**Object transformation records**
****************************************

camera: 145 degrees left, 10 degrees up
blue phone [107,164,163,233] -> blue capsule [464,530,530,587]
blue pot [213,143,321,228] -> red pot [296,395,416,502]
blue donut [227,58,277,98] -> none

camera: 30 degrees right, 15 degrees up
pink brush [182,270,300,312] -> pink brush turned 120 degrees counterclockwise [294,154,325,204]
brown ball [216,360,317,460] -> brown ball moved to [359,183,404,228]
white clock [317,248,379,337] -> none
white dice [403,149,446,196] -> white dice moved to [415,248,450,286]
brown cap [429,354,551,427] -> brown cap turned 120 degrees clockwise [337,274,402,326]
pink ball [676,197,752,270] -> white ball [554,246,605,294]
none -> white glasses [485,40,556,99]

****************************************

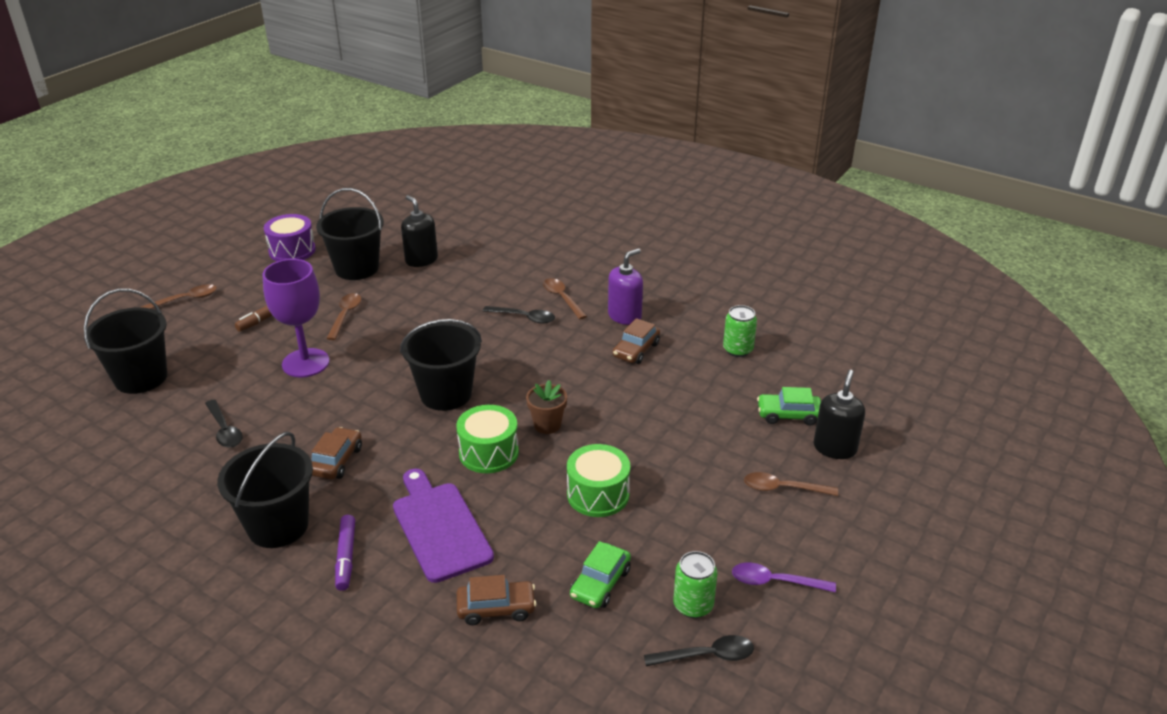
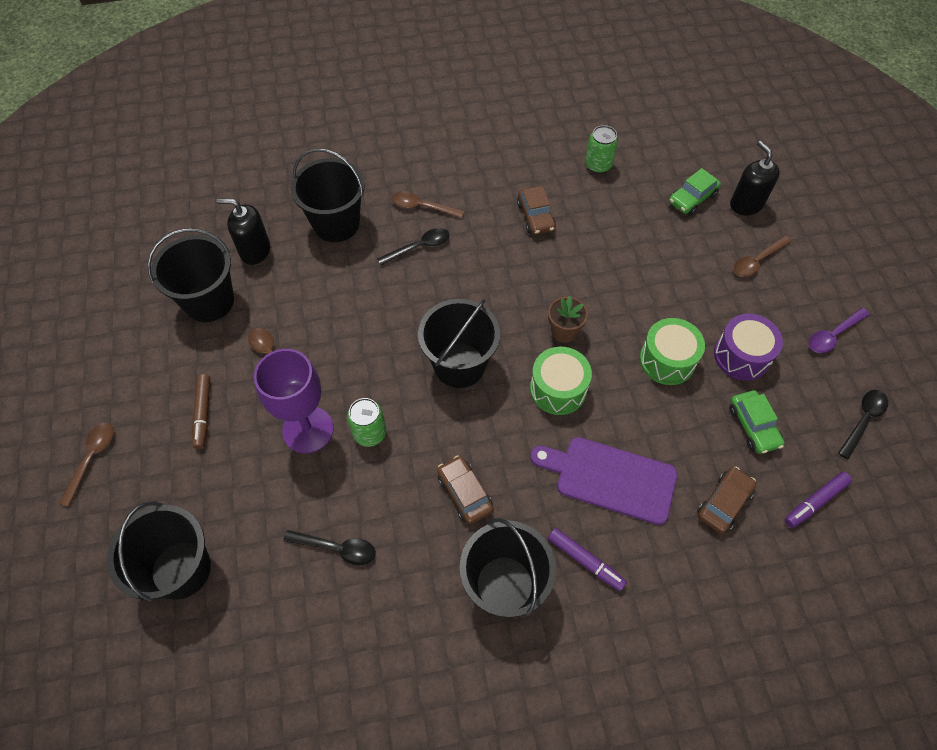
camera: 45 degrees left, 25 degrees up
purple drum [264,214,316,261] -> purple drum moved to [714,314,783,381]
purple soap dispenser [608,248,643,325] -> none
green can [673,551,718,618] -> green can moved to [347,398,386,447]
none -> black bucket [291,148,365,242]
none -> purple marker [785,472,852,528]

****************************************

**Aim of the exercise**
Only the lines above starting with the one with "camera: 145 degrees left, 10 degrees up" and going through the one with "none -> white glasses [485,40,556,99]" are to be copied, word for word and with both ends kept.

**Solution to this task**
camera: 145 degrees left, 10 degrees up
blue phone [107,164,163,233] -> blue capsule [464,530,530,587]
blue pot [213,143,321,228] -> red pot [296,395,416,502]
blue donut [227,58,277,98] -> none

camera: 30 degrees right, 15 degrees up
pink brush [182,270,300,312] -> pink brush turned 120 degrees counterclockwise [294,154,325,204]
brown ball [216,360,317,460] -> brown ball moved to [359,183,404,228]
white clock [317,248,379,337] -> none
white dice [403,149,446,196] -> white dice moved to [415,248,450,286]
brown cap [429,354,551,427] -> brown cap turned 120 degrees clockwise [337,274,402,326]
pink ball [676,197,752,270] -> white ball [554,246,605,294]
none -> white glasses [485,40,556,99]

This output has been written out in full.